▸ **What is needed**
Your answer should be the lines from the one containing "The pink_mezivilon at" through the final line below, copied exactly.

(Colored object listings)
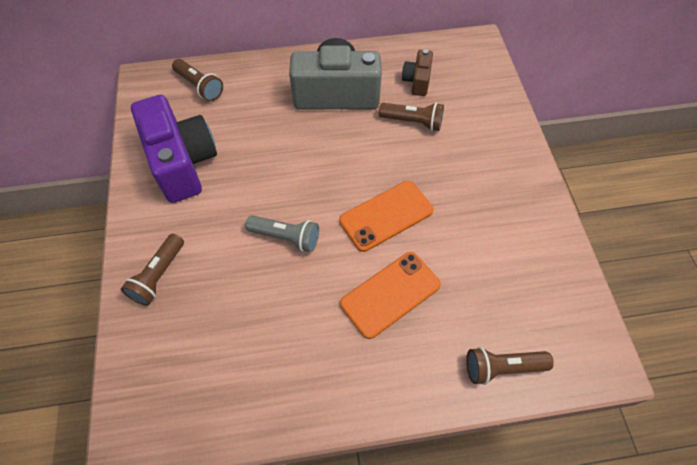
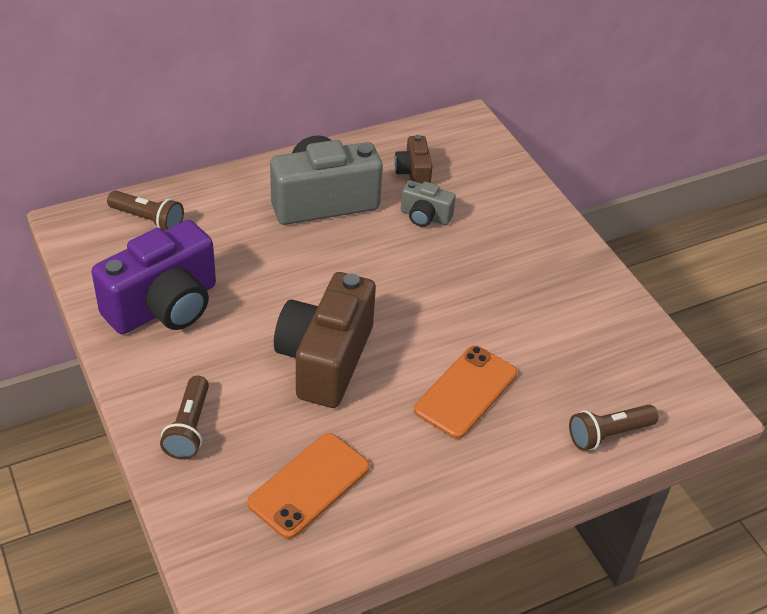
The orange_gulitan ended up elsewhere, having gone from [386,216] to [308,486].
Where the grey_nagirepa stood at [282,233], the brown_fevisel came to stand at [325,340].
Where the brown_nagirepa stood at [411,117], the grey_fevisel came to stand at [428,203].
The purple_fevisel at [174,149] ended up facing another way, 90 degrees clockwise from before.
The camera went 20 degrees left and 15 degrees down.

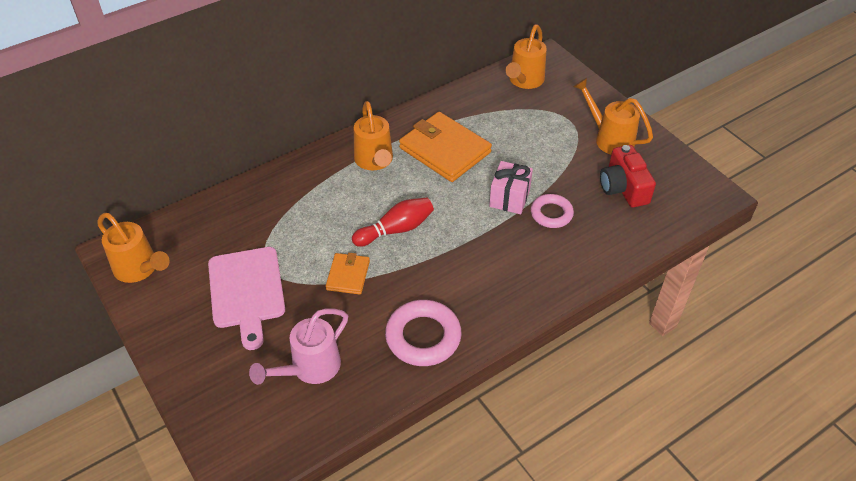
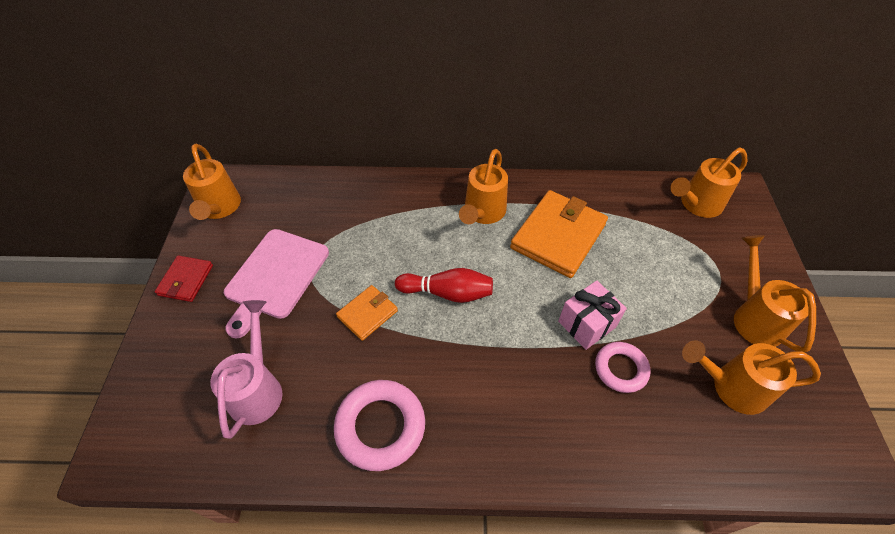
The second view gained the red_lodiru at [184,278].
Where the red_fevisel stood at [628,176], the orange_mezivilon came to stand at [751,377].
The pink_mezivilon at [298,347] ended up facing another way, 105 degrees clockwise from before.
The orange_lodiru at [445,147] ended up facing another way, 45 degrees clockwise from before.
The camera went 35 degrees right and 5 degrees up.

▸ **Solution to the problem**
The pink_mezivilon at [298,347] ended up facing another way, 105 degrees clockwise from before.
The orange_lodiru at [445,147] ended up facing another way, 45 degrees clockwise from before.
The camera went 35 degrees right and 5 degrees up.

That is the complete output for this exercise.